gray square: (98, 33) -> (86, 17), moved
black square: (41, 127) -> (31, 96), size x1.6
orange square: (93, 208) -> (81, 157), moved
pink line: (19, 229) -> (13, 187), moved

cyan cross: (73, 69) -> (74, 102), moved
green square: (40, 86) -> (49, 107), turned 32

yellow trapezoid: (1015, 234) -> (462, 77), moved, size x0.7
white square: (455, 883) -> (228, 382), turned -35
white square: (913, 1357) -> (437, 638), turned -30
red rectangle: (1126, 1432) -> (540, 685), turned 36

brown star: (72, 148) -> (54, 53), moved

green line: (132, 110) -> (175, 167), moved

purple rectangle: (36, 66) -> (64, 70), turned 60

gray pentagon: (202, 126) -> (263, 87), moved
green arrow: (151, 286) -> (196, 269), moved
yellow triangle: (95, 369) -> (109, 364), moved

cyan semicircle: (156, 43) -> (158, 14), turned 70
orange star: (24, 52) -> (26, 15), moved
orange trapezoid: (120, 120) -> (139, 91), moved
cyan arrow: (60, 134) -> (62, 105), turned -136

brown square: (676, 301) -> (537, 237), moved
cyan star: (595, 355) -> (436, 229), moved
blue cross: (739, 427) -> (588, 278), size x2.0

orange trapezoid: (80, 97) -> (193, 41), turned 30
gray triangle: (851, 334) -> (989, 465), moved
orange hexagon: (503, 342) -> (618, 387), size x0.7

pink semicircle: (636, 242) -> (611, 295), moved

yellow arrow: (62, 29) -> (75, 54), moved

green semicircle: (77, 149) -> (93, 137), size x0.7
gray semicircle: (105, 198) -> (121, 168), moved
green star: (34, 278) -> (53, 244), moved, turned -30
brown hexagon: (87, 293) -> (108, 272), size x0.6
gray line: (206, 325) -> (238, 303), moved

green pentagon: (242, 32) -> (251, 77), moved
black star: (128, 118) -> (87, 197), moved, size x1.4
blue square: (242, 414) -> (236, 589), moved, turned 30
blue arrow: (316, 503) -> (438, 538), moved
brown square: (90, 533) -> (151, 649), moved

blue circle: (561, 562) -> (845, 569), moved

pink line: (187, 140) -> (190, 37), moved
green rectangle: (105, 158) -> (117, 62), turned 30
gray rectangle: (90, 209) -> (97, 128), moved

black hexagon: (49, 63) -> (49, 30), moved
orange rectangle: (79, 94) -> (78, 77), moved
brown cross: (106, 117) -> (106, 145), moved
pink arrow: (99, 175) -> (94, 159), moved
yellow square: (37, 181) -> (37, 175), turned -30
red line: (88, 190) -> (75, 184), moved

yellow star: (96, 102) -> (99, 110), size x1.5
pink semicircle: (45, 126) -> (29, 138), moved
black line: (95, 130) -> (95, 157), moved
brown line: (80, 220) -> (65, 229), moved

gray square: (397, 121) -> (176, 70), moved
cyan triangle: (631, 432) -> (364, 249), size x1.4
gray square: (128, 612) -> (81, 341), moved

------------------------------

Copy out the entire material verbatim.

gray square: (98, 33) -> (86, 17), moved
black square: (41, 127) -> (31, 96), size x1.6
orange square: (93, 208) -> (81, 157), moved
pink line: (19, 229) -> (13, 187), moved

cyan cross: (73, 69) -> (74, 102), moved
green square: (40, 86) -> (49, 107), turned 32

yellow trapezoid: (1015, 234) -> (462, 77), moved, size x0.7
white square: (455, 883) -> (228, 382), turned -35
white square: (913, 1357) -> (437, 638), turned -30
red rectangle: (1126, 1432) -> (540, 685), turned 36

brown star: (72, 148) -> (54, 53), moved

green line: (132, 110) -> (175, 167), moved

purple rectangle: (36, 66) -> (64, 70), turned 60

gray pentagon: (202, 126) -> (263, 87), moved
green arrow: (151, 286) -> (196, 269), moved
yellow triangle: (95, 369) -> (109, 364), moved

cyan semicircle: (156, 43) -> (158, 14), turned 70
orange star: (24, 52) -> (26, 15), moved
orange trapezoid: (120, 120) -> (139, 91), moved
cyan arrow: (60, 134) -> (62, 105), turned -136

brown square: (676, 301) -> (537, 237), moved
cyan star: (595, 355) -> (436, 229), moved
blue cross: (739, 427) -> (588, 278), size x2.0

orange trapezoid: (80, 97) -> (193, 41), turned 30
gray triangle: (851, 334) -> (989, 465), moved
orange hexagon: (503, 342) -> (618, 387), size x0.7

pink semicircle: (636, 242) -> (611, 295), moved

yellow arrow: (62, 29) -> (75, 54), moved

green semicircle: (77, 149) -> (93, 137), size x0.7
gray semicircle: (105, 198) -> (121, 168), moved
green star: (34, 278) -> (53, 244), moved, turned -30
brown hexagon: (87, 293) -> (108, 272), size x0.6
gray line: (206, 325) -> (238, 303), moved

green pentagon: (242, 32) -> (251, 77), moved
black star: (128, 118) -> (87, 197), moved, size x1.4
blue square: (242, 414) -> (236, 589), moved, turned 30
blue arrow: (316, 503) -> (438, 538), moved
brown square: (90, 533) -> (151, 649), moved

blue circle: (561, 562) -> (845, 569), moved

pink line: (187, 140) -> (190, 37), moved
green rectangle: (105, 158) -> (117, 62), turned 30
gray rectangle: (90, 209) -> (97, 128), moved

black hexagon: (49, 63) -> (49, 30), moved
orange rectangle: (79, 94) -> (78, 77), moved
brown cross: (106, 117) -> (106, 145), moved
pink arrow: (99, 175) -> (94, 159), moved
yellow square: (37, 181) -> (37, 175), turned -30
red line: (88, 190) -> (75, 184), moved

yellow star: (96, 102) -> (99, 110), size x1.5
pink semicircle: (45, 126) -> (29, 138), moved
black line: (95, 130) -> (95, 157), moved
brown line: (80, 220) -> (65, 229), moved

gray square: (397, 121) -> (176, 70), moved
cyan triangle: (631, 432) -> (364, 249), size x1.4
gray square: (128, 612) -> (81, 341), moved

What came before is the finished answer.